DATA RECORDS section start

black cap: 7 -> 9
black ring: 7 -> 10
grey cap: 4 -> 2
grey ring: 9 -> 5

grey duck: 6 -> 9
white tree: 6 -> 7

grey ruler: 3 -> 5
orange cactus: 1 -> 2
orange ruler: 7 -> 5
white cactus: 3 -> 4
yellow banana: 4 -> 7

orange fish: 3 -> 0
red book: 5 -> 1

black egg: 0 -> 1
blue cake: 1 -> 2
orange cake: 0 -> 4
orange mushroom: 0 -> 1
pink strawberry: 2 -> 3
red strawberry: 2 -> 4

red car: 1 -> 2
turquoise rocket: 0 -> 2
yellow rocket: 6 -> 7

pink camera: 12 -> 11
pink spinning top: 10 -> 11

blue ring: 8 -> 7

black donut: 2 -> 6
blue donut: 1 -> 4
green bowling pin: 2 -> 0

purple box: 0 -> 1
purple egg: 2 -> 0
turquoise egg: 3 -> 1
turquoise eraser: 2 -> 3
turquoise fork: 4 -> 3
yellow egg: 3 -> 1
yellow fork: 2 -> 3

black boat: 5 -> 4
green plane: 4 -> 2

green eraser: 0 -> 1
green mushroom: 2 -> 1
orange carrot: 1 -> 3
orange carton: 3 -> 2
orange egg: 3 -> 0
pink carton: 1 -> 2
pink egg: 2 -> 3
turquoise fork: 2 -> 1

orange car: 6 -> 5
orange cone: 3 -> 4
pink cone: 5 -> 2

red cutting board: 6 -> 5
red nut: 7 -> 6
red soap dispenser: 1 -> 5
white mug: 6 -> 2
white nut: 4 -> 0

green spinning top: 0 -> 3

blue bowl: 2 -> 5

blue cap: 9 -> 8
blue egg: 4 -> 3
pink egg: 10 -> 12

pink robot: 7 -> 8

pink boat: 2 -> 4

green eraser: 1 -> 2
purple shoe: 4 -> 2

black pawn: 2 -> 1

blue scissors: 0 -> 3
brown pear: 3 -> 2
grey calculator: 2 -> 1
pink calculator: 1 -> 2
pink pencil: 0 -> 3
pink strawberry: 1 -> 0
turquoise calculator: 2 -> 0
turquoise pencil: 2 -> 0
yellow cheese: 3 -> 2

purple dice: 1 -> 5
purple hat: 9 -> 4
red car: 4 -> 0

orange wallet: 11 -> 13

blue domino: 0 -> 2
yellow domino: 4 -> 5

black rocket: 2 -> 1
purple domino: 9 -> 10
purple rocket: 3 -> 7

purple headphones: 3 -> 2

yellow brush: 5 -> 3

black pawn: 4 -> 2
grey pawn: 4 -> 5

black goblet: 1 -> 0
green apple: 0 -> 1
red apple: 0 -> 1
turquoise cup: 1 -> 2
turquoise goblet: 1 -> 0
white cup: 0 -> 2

DATA RECORDS section end

### TASK OBJECTIVE
Among the entries above, identify all lines with "blue" and copy them.

### EXERCISE ANSWER
blue cake: 1 -> 2
blue ring: 8 -> 7
blue donut: 1 -> 4
blue bowl: 2 -> 5
blue cap: 9 -> 8
blue egg: 4 -> 3
blue scissors: 0 -> 3
blue domino: 0 -> 2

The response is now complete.